§ **TRY IT**: Lines that include the word "bowling" should be copied from the listing that follows.

§ **ENTRIES SHOWN**:
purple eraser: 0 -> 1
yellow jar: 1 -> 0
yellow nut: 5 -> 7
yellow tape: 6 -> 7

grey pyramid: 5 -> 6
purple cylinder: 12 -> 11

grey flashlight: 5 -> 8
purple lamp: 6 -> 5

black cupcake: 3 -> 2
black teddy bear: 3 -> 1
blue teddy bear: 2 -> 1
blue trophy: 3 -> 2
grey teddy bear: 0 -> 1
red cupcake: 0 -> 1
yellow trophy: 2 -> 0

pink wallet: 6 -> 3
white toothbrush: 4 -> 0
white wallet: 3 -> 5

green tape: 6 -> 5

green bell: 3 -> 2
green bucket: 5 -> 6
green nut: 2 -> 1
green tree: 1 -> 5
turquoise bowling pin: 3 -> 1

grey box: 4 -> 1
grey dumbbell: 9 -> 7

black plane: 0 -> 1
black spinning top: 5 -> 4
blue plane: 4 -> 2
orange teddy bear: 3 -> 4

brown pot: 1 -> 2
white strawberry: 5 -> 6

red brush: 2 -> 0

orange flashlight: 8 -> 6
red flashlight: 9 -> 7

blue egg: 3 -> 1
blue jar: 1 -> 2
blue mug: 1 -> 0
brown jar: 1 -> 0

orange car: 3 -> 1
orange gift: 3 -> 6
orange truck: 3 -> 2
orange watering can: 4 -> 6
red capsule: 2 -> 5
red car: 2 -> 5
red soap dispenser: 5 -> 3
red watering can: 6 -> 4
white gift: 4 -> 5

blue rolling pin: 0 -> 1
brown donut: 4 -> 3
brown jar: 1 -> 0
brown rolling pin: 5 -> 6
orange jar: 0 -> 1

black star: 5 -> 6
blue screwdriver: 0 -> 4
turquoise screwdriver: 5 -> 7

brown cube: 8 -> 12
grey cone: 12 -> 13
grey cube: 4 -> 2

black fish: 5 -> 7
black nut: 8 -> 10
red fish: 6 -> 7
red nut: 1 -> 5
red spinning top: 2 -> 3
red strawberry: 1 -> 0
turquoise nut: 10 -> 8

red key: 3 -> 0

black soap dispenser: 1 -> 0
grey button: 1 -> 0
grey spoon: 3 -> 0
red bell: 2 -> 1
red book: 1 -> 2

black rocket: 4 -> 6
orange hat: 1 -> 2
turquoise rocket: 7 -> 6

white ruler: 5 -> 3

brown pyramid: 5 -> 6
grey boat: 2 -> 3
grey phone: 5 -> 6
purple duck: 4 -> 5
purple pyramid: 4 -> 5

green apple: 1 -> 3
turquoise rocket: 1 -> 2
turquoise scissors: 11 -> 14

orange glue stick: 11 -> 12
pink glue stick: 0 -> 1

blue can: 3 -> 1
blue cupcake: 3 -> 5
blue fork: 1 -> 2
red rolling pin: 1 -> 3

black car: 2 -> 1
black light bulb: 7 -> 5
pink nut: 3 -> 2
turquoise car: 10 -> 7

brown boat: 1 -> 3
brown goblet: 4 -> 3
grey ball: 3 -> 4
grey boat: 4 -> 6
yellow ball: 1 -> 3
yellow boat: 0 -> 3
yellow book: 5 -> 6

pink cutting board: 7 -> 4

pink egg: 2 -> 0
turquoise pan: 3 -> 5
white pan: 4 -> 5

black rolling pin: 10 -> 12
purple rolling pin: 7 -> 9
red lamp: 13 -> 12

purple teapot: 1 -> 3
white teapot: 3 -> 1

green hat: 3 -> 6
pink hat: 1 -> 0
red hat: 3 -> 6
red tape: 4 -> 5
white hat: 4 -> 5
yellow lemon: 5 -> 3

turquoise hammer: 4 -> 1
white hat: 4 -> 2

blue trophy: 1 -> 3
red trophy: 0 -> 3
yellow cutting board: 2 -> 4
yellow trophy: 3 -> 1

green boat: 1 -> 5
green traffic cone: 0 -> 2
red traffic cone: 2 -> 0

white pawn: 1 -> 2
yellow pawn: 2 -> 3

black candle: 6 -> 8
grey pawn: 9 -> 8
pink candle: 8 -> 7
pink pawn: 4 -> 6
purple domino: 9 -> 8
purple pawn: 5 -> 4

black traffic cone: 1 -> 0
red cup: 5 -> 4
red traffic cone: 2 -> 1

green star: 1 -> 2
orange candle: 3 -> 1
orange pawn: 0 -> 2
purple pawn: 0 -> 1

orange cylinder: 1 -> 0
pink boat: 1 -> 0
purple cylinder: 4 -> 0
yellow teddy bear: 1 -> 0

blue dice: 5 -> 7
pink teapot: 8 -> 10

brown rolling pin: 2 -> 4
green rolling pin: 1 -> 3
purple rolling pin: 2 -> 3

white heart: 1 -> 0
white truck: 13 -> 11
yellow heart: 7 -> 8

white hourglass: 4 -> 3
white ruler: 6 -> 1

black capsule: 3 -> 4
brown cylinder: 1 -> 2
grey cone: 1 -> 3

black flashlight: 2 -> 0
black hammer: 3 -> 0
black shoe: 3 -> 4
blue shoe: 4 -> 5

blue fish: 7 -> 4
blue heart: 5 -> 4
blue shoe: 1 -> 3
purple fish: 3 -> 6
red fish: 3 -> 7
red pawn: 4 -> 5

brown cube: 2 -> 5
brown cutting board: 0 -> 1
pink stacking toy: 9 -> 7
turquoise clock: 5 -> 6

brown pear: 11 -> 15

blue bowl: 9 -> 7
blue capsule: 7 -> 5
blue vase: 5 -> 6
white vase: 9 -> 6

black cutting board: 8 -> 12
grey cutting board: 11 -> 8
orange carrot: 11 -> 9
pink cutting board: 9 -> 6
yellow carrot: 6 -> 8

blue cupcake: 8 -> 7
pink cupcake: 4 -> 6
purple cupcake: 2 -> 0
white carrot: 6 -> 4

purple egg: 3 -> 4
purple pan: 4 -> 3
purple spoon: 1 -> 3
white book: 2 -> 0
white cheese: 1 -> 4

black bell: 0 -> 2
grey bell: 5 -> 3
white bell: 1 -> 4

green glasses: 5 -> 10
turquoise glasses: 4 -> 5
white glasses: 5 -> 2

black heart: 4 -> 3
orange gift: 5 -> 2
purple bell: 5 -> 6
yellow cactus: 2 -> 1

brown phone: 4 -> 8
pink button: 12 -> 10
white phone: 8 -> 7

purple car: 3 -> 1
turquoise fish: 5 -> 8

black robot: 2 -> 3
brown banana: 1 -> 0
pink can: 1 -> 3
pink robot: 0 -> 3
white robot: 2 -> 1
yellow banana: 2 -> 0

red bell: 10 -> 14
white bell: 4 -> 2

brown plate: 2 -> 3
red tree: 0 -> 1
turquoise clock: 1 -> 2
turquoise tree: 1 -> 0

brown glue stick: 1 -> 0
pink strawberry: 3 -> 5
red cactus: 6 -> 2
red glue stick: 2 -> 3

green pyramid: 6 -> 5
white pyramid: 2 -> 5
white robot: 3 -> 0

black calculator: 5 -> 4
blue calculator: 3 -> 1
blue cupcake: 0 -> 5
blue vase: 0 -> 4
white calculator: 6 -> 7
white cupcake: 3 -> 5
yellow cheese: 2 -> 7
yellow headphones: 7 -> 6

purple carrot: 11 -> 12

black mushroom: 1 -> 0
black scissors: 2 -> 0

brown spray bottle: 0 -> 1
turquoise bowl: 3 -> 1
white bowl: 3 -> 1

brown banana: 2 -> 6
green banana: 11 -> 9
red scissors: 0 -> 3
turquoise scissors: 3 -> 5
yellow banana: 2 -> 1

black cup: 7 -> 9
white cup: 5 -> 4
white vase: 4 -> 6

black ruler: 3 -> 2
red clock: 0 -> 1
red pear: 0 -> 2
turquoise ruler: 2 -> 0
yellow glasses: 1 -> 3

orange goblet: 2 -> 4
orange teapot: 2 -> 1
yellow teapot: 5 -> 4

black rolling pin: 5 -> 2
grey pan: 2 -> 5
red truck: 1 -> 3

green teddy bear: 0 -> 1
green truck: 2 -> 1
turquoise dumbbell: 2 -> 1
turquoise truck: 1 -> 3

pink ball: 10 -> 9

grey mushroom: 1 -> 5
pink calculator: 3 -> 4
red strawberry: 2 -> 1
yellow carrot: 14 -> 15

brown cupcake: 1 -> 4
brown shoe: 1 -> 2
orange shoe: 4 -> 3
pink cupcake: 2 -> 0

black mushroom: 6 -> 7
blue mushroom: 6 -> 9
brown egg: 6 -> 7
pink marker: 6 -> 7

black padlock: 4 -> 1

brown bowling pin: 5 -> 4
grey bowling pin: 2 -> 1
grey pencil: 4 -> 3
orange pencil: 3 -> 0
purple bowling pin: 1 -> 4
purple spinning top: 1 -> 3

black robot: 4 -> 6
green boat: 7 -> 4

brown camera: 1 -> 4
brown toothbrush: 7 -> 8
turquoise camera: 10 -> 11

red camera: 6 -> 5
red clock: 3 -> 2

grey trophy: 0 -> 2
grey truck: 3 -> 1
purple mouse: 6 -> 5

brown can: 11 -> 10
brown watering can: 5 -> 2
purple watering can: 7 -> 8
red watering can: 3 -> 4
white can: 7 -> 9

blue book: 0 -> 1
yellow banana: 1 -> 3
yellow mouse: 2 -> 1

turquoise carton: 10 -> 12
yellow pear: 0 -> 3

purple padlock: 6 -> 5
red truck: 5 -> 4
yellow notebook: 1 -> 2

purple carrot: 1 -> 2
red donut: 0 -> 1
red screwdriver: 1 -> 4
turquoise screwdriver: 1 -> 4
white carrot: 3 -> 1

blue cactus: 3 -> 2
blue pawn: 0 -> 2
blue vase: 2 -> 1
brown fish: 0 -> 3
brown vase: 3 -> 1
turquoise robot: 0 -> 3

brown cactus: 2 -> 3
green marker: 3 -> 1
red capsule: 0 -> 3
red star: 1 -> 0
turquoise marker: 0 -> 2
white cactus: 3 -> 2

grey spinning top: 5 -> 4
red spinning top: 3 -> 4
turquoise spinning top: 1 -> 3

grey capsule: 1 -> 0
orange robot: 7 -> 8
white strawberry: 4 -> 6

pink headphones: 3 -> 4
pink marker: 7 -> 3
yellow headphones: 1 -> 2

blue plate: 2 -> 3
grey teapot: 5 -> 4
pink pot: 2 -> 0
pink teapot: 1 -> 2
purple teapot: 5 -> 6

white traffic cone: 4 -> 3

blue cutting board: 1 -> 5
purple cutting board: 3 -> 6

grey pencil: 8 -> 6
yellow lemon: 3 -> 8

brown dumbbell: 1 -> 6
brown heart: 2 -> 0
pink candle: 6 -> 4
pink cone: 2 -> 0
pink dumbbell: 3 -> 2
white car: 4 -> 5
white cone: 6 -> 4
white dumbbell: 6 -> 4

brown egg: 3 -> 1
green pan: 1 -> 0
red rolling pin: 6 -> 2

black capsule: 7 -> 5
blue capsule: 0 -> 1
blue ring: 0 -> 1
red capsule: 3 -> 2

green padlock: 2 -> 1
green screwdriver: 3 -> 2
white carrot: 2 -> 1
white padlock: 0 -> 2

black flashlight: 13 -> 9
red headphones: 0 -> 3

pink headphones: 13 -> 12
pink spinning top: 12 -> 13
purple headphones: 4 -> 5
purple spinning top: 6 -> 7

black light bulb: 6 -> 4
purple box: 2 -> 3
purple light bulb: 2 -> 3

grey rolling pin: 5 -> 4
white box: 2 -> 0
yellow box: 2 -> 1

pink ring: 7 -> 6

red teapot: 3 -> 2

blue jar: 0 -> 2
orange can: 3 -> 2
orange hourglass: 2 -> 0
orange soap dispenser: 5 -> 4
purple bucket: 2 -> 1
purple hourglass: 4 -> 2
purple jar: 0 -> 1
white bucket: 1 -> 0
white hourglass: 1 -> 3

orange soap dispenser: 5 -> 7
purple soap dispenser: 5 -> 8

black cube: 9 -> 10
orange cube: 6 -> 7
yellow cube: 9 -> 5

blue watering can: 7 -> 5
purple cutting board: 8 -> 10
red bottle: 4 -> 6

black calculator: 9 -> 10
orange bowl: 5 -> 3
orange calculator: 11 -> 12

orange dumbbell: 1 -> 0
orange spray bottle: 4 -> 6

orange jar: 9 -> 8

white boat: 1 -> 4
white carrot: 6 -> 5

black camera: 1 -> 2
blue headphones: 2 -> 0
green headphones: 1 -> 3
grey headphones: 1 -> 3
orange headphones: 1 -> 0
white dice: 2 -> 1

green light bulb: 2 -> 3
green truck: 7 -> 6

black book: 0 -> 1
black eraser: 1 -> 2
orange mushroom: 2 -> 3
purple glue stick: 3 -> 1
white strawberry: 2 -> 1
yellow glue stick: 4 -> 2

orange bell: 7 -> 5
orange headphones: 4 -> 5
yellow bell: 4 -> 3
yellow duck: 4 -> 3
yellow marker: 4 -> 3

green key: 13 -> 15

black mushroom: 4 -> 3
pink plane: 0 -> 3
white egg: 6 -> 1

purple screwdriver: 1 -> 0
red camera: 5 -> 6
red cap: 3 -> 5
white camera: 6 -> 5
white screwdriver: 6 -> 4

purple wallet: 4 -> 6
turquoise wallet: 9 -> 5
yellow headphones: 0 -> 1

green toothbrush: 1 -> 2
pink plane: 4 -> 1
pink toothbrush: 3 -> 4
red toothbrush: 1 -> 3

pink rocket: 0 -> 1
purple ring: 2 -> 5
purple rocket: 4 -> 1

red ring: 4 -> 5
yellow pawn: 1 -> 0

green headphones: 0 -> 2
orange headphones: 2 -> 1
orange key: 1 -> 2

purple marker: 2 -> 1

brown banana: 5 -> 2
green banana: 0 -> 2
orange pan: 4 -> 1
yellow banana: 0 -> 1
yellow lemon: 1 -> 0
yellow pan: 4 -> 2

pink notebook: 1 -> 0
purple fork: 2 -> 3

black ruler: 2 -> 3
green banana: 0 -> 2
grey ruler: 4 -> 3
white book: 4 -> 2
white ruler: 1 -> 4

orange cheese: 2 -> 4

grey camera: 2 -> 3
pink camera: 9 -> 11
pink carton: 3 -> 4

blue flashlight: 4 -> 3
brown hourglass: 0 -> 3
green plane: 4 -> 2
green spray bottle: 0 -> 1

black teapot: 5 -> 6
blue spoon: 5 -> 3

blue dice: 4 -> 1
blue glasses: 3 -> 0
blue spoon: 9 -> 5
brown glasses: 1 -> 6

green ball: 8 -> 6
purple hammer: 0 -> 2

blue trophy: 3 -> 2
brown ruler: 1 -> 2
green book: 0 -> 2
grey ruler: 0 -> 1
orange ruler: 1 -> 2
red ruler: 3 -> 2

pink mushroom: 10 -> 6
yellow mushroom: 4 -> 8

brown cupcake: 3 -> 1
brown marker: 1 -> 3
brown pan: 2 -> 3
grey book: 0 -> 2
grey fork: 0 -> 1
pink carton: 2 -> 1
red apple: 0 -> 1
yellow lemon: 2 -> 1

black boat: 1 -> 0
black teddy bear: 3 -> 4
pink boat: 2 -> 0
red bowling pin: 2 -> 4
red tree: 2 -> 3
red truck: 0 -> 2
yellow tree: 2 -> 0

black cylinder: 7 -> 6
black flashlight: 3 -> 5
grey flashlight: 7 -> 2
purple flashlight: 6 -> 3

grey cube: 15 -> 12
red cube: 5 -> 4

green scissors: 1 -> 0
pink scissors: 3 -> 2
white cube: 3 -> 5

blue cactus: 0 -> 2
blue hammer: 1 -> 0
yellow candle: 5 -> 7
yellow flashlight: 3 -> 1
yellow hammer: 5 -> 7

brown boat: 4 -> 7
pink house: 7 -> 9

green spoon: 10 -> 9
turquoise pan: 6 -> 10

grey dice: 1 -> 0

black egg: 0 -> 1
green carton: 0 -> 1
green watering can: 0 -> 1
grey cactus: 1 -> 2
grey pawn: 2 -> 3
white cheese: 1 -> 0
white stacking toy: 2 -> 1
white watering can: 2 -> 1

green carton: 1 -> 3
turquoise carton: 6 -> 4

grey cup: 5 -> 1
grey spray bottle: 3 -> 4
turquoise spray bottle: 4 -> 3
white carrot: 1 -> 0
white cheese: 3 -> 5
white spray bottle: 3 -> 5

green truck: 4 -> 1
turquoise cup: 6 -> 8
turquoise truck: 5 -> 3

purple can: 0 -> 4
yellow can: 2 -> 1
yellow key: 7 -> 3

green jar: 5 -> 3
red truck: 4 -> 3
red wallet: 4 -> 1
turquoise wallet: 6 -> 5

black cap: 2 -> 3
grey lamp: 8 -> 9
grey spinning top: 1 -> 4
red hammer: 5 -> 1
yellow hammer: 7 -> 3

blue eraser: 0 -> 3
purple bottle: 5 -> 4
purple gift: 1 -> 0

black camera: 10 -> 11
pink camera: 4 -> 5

§ **RESPONSE TO THIS EXERCISE**:
turquoise bowling pin: 3 -> 1
brown bowling pin: 5 -> 4
grey bowling pin: 2 -> 1
purple bowling pin: 1 -> 4
red bowling pin: 2 -> 4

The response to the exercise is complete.